- _What the exercise asks_
Output each record in full, exactly as it stands.
== Segment start ==
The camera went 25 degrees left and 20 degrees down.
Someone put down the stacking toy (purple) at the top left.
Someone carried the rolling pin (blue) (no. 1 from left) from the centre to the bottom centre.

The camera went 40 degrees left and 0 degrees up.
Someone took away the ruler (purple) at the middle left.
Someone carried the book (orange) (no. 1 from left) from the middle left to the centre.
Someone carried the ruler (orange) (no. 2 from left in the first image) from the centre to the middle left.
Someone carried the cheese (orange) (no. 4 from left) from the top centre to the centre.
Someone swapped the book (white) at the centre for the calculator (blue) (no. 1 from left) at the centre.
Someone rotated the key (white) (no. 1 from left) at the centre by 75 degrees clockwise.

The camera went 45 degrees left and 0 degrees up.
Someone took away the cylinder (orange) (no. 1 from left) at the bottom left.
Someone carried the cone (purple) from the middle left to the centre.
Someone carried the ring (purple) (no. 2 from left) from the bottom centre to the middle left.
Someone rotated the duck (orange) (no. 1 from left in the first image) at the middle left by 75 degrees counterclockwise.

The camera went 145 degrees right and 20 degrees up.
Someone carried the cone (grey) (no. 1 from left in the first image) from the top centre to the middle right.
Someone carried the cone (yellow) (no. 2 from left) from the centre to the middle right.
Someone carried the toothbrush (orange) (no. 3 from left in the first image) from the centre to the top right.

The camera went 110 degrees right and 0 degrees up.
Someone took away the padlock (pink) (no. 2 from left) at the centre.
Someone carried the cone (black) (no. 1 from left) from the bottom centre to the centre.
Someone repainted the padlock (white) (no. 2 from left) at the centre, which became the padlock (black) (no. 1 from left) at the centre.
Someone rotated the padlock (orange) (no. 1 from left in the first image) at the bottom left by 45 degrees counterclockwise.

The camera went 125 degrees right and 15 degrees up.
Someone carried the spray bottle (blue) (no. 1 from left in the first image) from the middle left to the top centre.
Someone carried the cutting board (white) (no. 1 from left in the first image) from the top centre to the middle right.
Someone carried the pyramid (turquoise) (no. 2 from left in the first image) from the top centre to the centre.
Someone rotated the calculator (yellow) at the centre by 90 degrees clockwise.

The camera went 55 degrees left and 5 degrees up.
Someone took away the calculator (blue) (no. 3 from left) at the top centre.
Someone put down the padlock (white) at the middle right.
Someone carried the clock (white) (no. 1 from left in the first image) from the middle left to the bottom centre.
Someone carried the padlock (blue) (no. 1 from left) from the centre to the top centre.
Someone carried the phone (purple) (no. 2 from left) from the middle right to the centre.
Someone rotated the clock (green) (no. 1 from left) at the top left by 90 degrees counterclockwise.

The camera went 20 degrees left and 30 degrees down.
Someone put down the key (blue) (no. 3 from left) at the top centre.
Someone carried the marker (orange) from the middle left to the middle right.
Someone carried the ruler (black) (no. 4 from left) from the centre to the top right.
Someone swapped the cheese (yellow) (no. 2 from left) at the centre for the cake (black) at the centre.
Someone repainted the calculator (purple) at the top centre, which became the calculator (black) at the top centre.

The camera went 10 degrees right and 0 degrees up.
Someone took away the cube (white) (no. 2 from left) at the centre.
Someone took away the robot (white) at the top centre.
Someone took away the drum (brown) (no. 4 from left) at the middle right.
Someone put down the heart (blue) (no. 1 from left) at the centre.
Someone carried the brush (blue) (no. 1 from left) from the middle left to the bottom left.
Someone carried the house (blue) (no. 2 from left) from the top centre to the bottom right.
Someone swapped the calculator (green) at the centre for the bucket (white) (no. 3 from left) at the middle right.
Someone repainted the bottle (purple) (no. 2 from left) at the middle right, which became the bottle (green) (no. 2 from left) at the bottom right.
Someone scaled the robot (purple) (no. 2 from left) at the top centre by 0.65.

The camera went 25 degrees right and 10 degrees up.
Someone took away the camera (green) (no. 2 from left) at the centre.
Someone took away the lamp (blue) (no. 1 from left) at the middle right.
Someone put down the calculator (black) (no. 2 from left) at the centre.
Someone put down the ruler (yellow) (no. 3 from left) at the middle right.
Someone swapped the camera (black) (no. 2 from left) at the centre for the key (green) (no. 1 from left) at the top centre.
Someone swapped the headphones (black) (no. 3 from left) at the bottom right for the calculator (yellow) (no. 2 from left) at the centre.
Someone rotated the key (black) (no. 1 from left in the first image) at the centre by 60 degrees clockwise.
== Segment end ==
- _Solution to this problem_
The camera went 25 degrees left and 20 degrees down.
Someone put down the stacking toy (purple) at the top left.
Someone carried the rolling pin (blue) (no. 1 from left) from the centre to the bottom centre.

The camera went 40 degrees left and 0 degrees up.
Someone took away the ruler (purple) at the middle left.
Someone carried the book (orange) (no. 1 from left) from the middle left to the centre.
Someone carried the ruler (orange) (no. 2 from left in the first image) from the centre to the middle left.
Someone carried the cheese (orange) (no. 4 from left) from the top centre to the centre.
Someone swapped the book (white) at the centre for the calculator (blue) (no. 1 from left) at the centre.
Someone rotated the key (white) (no. 1 from left) at the centre by 75 degrees clockwise.

The camera went 45 degrees left and 0 degrees up.
Someone took away the cylinder (orange) (no. 1 from left) at the bottom left.
Someone carried the cone (purple) from the middle left to the centre.
Someone carried the ring (purple) (no. 2 from left) from the bottom centre to the middle left.
Someone rotated the duck (orange) (no. 1 from left in the first image) at the middle left by 75 degrees counterclockwise.

The camera went 145 degrees right and 20 degrees up.
Someone carried the cone (grey) (no. 1 from left in the first image) from the top centre to the middle right.
Someone carried the cone (yellow) (no. 2 from left) from the centre to the middle right.
Someone carried the toothbrush (orange) (no. 3 from left in the first image) from the centre to the top right.

The camera went 110 degrees right and 0 degrees up.
Someone took away the padlock (pink) (no. 2 from left) at the centre.
Someone carried the cone (black) (no. 1 from left) from the bottom centre to the centre.
Someone repainted the padlock (white) (no. 2 from left) at the centre, which became the padlock (black) (no. 1 from left) at the centre.
Someone rotated the padlock (orange) (no. 1 from left in the first image) at the bottom left by 45 degrees counterclockwise.

The camera went 125 degrees right and 15 degrees up.
Someone carried the spray bottle (blue) (no. 1 from left in the first image) from the middle left to the top centre.
Someone carried the cutting board (white) (no. 1 from left in the first image) from the top centre to the middle right.
Someone carried the pyramid (turquoise) (no. 2 from left in the first image) from the top centre to the centre.
Someone rotated the calculator (yellow) at the centre by 90 degrees clockwise.

The camera went 55 degrees left and 5 degrees up.
Someone took away the calculator (blue) (no. 3 from left) at the top centre.
Someone put down the padlock (white) at the middle right.
Someone carried the clock (white) (no. 1 from left in the first image) from the middle left to the bottom centre.
Someone carried the padlock (blue) (no. 1 from left) from the centre to the top centre.
Someone carried the phone (purple) (no. 2 from left) from the middle right to the centre.
Someone rotated the clock (green) (no. 1 from left) at the top left by 90 degrees counterclockwise.

The camera went 20 degrees left and 30 degrees down.
Someone put down the key (blue) (no. 3 from left) at the top centre.
Someone carried the marker (orange) from the middle left to the middle right.
Someone carried the ruler (black) (no. 4 from left) from the centre to the top right.
Someone swapped the cheese (yellow) (no. 2 from left) at the centre for the cake (black) at the centre.
Someone repainted the calculator (purple) at the top centre, which became the calculator (black) at the top centre.

The camera went 10 degrees right and 0 degrees up.
Someone took away the cube (white) (no. 2 from left) at the centre.
Someone took away the robot (white) at the top centre.
Someone took away the drum (brown) (no. 4 from left) at the middle right.
Someone put down the heart (blue) (no. 1 from left) at the centre.
Someone carried the brush (blue) (no. 1 from left) from the middle left to the bottom left.
Someone carried the house (blue) (no. 2 from left) from the top centre to the bottom right.
Someone swapped the calculator (green) at the centre for the bucket (white) (no. 3 from left) at the middle right.
Someone repainted the bottle (purple) (no. 2 from left) at the middle right, which became the bottle (green) (no. 2 from left) at the bottom right.
Someone scaled the robot (purple) (no. 2 from left) at the top centre by 0.65.

The camera went 25 degrees right and 10 degrees up.
Someone took away the camera (green) (no. 2 from left) at the centre.
Someone took away the lamp (blue) (no. 1 from left) at the middle right.
Someone put down the calculator (black) (no. 2 from left) at the centre.
Someone put down the ruler (yellow) (no. 3 from left) at the middle right.
Someone swapped the camera (black) (no. 2 from left) at the centre for the key (green) (no. 1 from left) at the top centre.
Someone swapped the headphones (black) (no. 3 from left) at the bottom right for the calculator (yellow) (no. 2 from left) at the centre.
Someone rotated the key (black) (no. 1 from left in the first image) at the centre by 60 degrees clockwise.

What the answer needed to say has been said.